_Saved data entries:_
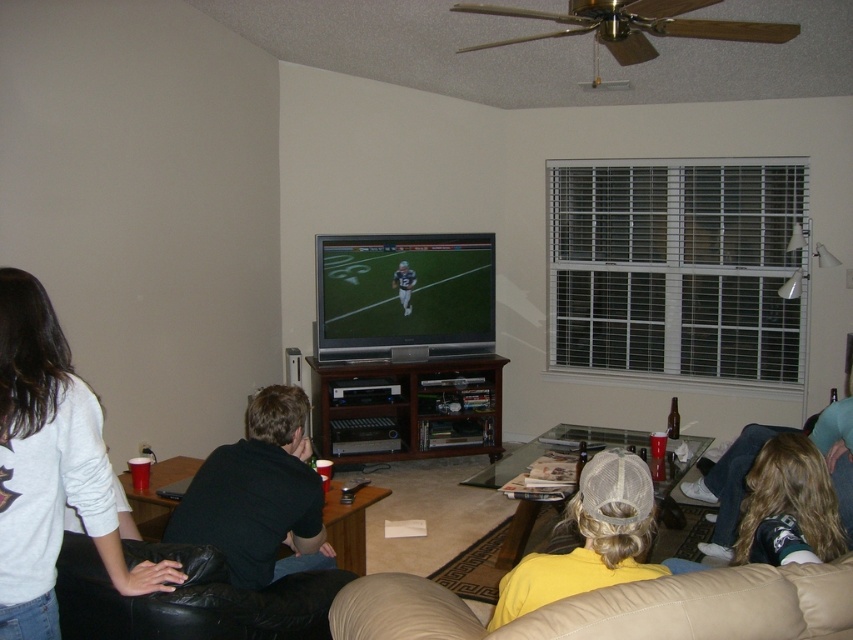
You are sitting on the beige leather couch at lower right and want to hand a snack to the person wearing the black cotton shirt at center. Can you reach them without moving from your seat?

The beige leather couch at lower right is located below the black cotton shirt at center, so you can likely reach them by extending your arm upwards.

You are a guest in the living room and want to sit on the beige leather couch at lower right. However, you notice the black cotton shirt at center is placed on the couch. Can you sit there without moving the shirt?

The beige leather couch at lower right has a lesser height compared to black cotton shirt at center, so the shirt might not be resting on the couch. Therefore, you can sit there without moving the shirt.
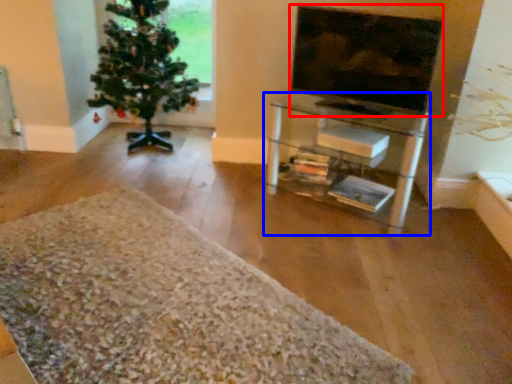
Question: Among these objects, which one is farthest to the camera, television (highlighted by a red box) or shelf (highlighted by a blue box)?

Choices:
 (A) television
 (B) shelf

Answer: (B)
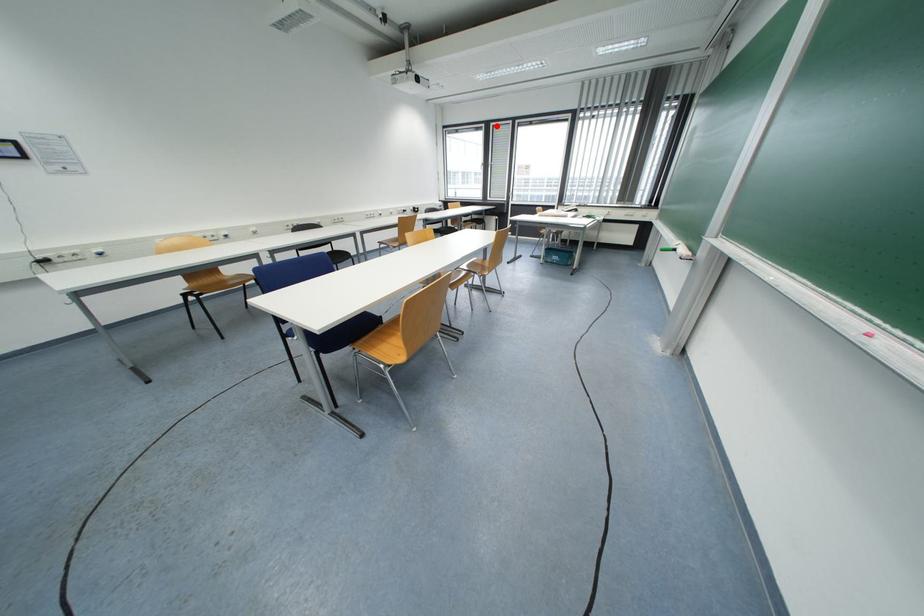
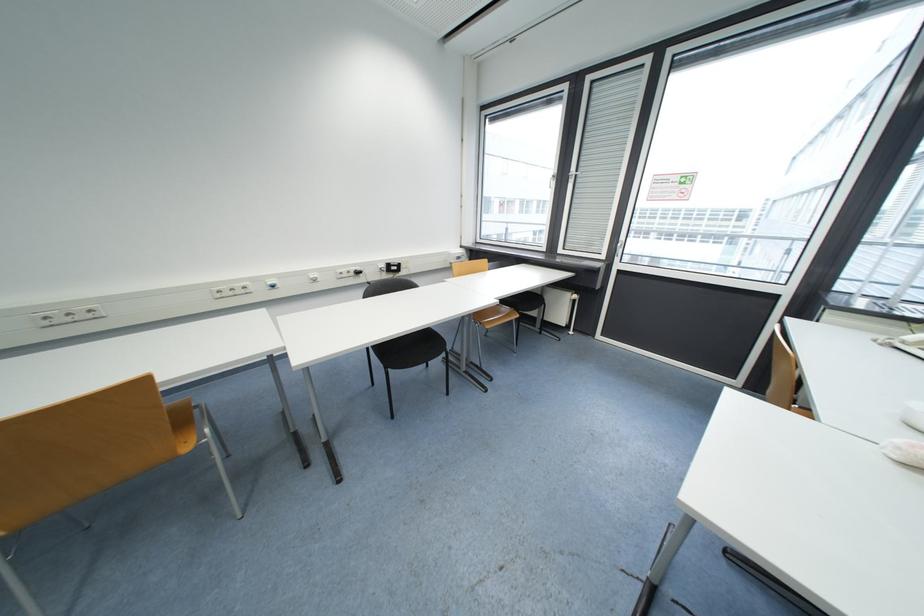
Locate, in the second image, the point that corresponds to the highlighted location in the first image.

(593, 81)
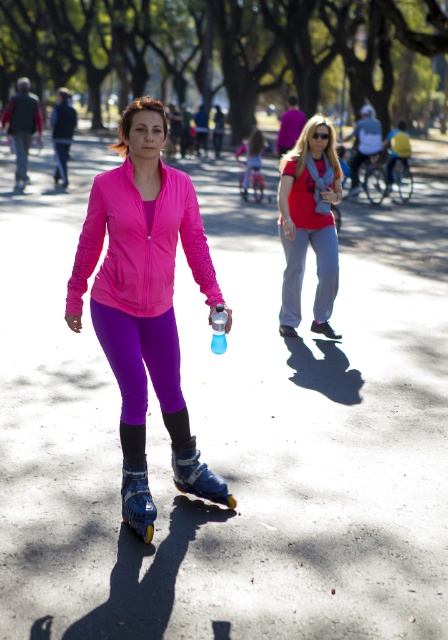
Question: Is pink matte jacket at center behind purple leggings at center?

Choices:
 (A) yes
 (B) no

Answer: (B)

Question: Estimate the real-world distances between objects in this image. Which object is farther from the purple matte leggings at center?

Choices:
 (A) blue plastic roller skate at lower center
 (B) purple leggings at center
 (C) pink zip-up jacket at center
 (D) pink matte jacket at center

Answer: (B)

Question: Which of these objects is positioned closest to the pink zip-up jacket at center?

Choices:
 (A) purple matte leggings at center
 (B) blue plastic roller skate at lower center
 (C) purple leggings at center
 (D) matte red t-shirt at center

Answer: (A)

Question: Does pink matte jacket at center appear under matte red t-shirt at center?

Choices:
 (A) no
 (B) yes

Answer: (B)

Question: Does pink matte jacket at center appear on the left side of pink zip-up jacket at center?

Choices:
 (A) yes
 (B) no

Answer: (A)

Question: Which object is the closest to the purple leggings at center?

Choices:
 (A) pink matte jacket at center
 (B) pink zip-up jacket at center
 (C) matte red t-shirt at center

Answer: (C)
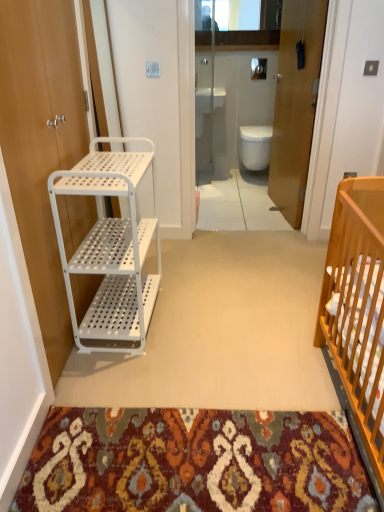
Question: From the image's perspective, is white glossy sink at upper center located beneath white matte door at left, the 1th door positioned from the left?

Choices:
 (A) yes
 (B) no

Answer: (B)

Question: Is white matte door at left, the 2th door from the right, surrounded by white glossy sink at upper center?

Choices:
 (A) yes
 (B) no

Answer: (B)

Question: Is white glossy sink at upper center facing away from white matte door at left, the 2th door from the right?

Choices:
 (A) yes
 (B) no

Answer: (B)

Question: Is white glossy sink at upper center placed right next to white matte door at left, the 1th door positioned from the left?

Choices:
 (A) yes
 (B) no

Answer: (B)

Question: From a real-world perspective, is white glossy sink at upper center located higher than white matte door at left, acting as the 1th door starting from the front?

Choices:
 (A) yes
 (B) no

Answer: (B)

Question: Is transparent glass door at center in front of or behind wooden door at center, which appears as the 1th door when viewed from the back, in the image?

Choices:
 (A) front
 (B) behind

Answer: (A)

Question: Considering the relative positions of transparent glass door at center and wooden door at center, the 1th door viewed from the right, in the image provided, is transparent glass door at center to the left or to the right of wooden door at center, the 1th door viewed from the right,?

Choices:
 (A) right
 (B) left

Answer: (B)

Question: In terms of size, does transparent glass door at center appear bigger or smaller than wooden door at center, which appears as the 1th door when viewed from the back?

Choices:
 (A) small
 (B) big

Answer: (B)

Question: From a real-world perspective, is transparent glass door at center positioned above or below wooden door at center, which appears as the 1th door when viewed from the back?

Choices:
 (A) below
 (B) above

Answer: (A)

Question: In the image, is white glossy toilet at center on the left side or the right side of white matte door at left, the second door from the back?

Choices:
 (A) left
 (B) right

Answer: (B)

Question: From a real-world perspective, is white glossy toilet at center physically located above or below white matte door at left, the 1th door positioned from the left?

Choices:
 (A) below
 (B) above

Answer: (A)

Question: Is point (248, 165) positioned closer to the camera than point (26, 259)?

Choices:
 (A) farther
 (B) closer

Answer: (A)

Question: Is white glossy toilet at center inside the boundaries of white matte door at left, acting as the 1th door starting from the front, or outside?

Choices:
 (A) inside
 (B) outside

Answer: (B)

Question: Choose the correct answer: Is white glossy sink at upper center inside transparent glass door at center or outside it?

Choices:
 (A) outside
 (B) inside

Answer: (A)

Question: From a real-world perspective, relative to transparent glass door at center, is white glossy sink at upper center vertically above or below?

_INSTRUCTIONS FOR THE TASK:_ Pull out each line of the listing above that contains the word "camera" and copy those lines in full.

_TASK ANSWER:_
Question: Among these objects, which one is farthest to the camera, television (highlighted by a red box) or shelf (highlighted by a blue box)?
Question: Is point (248, 165) positioned closer to the camera than point (26, 259)?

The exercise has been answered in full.